Everything from the line containing "red pot: 10 -> 11" to the end of the records below should be repeated exactly, with no other lines added.

-- Opening Marker --

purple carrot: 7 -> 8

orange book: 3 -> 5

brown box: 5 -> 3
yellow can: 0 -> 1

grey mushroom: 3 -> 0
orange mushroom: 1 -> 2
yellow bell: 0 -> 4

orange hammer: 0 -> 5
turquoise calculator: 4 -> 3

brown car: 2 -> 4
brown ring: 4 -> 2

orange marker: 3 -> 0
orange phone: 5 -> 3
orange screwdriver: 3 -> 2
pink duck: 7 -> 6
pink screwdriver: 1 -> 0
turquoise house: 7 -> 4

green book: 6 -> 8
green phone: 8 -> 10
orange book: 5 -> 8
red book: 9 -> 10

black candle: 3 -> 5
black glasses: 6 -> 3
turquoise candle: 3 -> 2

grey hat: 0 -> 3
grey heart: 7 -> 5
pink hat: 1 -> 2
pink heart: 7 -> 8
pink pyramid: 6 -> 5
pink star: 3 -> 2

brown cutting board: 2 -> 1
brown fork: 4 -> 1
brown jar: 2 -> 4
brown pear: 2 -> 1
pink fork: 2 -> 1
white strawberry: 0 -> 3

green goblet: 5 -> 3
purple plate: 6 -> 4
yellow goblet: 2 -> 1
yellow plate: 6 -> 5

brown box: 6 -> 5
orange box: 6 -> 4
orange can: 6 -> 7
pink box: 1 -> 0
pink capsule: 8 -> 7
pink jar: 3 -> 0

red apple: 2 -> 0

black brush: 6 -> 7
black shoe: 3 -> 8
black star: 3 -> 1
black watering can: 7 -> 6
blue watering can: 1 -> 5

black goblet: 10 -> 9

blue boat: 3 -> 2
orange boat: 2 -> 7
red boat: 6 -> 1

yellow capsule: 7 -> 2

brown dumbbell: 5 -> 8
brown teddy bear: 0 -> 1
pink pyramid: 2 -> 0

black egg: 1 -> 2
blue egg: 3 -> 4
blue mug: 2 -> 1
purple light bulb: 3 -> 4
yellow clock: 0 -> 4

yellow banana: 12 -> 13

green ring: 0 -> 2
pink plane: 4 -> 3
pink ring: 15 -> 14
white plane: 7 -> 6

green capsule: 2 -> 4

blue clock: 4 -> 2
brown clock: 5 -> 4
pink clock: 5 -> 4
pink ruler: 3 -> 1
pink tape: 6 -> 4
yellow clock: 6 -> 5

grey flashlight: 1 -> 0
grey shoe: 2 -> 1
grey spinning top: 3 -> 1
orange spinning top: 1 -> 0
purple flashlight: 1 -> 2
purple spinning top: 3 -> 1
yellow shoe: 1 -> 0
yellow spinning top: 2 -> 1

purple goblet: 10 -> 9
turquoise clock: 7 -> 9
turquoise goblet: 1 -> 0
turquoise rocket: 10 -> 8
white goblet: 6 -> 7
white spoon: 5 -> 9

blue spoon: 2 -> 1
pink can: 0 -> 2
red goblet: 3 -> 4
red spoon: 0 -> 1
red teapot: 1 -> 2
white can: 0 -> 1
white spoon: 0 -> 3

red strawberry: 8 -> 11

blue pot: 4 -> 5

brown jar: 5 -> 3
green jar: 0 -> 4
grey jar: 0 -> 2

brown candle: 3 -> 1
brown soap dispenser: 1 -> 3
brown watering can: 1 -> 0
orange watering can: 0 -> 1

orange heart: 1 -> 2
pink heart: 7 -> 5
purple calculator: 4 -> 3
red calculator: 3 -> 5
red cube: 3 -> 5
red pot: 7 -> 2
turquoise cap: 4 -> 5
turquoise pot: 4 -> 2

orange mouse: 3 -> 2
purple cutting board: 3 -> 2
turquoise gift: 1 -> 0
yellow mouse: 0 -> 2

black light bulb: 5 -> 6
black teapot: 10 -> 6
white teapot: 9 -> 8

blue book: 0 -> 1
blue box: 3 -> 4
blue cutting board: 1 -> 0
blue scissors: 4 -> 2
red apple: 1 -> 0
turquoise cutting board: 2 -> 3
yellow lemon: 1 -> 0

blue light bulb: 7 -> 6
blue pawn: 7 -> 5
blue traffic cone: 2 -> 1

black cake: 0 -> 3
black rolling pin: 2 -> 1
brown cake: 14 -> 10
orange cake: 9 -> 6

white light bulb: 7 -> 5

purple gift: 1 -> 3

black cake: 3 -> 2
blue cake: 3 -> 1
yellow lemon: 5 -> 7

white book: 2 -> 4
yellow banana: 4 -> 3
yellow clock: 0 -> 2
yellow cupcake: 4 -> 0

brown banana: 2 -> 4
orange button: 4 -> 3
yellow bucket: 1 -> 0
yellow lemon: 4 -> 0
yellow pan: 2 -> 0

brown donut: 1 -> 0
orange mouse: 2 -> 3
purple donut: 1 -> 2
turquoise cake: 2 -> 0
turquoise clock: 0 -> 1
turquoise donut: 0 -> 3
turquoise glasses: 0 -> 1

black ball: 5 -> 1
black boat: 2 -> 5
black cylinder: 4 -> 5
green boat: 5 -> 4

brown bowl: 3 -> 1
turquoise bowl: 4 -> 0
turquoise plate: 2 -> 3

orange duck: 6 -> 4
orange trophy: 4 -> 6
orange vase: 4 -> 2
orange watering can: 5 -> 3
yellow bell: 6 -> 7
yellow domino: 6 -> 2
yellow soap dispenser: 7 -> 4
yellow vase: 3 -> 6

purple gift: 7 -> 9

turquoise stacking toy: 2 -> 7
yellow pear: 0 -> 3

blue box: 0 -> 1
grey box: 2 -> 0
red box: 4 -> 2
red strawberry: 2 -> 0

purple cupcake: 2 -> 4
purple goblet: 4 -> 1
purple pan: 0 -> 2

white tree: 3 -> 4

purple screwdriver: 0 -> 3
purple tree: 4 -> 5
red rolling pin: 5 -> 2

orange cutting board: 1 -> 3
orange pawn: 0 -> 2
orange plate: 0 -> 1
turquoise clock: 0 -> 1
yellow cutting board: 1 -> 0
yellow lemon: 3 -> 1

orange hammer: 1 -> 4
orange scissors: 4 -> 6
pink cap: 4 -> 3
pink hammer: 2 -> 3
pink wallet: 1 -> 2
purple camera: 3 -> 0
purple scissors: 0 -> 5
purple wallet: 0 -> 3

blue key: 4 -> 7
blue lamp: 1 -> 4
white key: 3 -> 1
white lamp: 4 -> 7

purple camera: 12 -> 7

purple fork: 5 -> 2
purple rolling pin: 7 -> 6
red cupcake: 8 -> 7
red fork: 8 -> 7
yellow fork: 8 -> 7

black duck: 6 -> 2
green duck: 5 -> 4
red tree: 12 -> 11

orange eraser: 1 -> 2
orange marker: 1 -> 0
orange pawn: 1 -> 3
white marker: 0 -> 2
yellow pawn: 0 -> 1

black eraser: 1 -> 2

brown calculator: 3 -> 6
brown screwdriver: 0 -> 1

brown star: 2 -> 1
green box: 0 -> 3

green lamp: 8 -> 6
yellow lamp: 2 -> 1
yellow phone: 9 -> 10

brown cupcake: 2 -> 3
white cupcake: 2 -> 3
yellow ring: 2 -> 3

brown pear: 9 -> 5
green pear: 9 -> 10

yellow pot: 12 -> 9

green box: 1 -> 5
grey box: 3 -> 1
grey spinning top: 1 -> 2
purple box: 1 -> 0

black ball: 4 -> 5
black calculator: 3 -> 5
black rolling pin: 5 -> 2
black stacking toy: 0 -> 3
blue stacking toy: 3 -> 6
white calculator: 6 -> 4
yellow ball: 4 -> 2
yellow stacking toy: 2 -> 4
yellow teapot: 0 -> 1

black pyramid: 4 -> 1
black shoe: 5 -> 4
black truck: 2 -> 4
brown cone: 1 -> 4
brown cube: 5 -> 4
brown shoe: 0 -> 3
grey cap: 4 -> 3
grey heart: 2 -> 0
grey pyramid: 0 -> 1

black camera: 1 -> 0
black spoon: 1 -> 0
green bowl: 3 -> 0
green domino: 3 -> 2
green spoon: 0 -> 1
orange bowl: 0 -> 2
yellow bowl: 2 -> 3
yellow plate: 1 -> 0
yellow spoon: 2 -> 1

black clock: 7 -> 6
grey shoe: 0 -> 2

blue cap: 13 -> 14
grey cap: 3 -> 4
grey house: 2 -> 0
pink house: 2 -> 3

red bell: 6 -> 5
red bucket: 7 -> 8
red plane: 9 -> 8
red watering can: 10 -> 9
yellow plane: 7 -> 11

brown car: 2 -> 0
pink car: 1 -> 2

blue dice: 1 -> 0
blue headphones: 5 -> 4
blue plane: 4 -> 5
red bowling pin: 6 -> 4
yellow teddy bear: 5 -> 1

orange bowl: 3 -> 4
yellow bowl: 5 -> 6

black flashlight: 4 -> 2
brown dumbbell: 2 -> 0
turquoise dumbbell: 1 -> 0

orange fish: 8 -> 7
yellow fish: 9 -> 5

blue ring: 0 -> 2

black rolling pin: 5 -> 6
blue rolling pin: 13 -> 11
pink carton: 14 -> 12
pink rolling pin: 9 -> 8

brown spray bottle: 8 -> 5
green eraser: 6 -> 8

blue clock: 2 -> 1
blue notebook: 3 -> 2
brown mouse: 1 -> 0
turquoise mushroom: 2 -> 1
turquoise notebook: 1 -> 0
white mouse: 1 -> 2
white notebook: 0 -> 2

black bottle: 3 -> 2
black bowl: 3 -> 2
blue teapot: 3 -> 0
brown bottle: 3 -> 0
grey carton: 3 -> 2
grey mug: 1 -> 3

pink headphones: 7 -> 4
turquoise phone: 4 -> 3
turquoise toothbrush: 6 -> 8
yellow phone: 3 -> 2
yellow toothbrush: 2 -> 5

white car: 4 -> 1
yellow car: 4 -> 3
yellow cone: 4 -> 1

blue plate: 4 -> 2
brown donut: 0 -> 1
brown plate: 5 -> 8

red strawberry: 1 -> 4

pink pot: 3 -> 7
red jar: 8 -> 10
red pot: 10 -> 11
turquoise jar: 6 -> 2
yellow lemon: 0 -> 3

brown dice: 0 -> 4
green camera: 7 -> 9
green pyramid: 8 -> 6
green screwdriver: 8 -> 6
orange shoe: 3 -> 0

-- Closing Marker --

## ANSWER TO THE EXERCISE
red pot: 10 -> 11
turquoise jar: 6 -> 2
yellow lemon: 0 -> 3

brown dice: 0 -> 4
green camera: 7 -> 9
green pyramid: 8 -> 6
green screwdriver: 8 -> 6
orange shoe: 3 -> 0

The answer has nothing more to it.